### Task goal
Nothing but the pictures should be dropped; repeat the rest of the data below exactly.
************
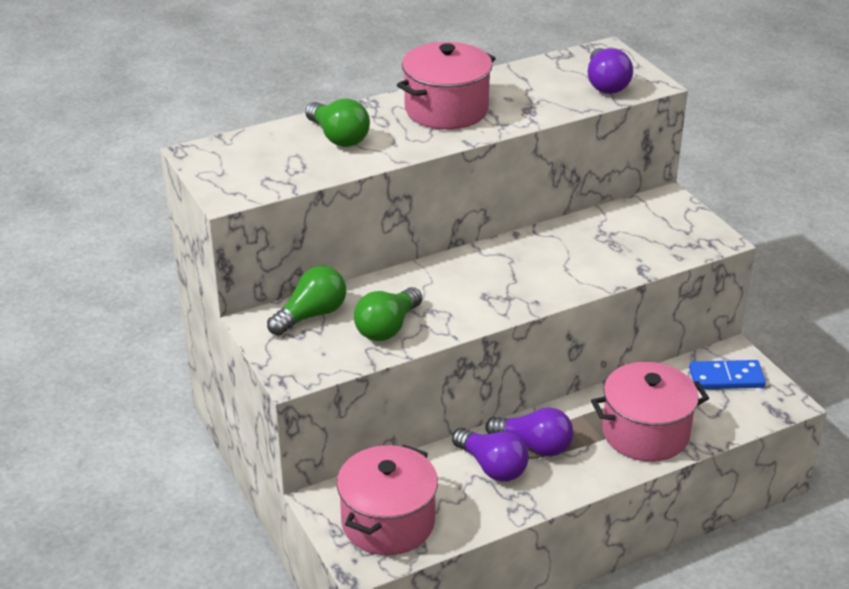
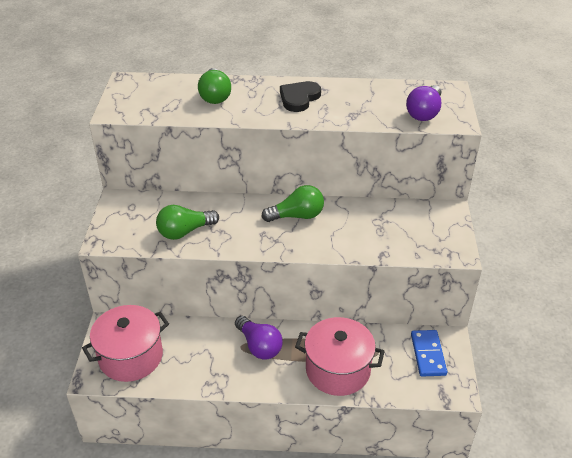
camera: 30 degrees right, 5 degrees up
(311, 315) = (151, 206): green light bulb -> green light bulb (297, 216)
(446, 110) = (299, 98): pink pot -> black heart
(492, 467) = (221, 349): purple light bulb -> none
(726, 378) = (428, 354): blue domino -> blue domino turned 60 degrees clockwise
************
### Task answer
camera: 30 degrees right, 5 degrees up
(311, 315) = (151, 206): green light bulb -> green light bulb (297, 216)
(446, 110) = (299, 98): pink pot -> black heart
(492, 467) = (221, 349): purple light bulb -> none
(726, 378) = (428, 354): blue domino -> blue domino turned 60 degrees clockwise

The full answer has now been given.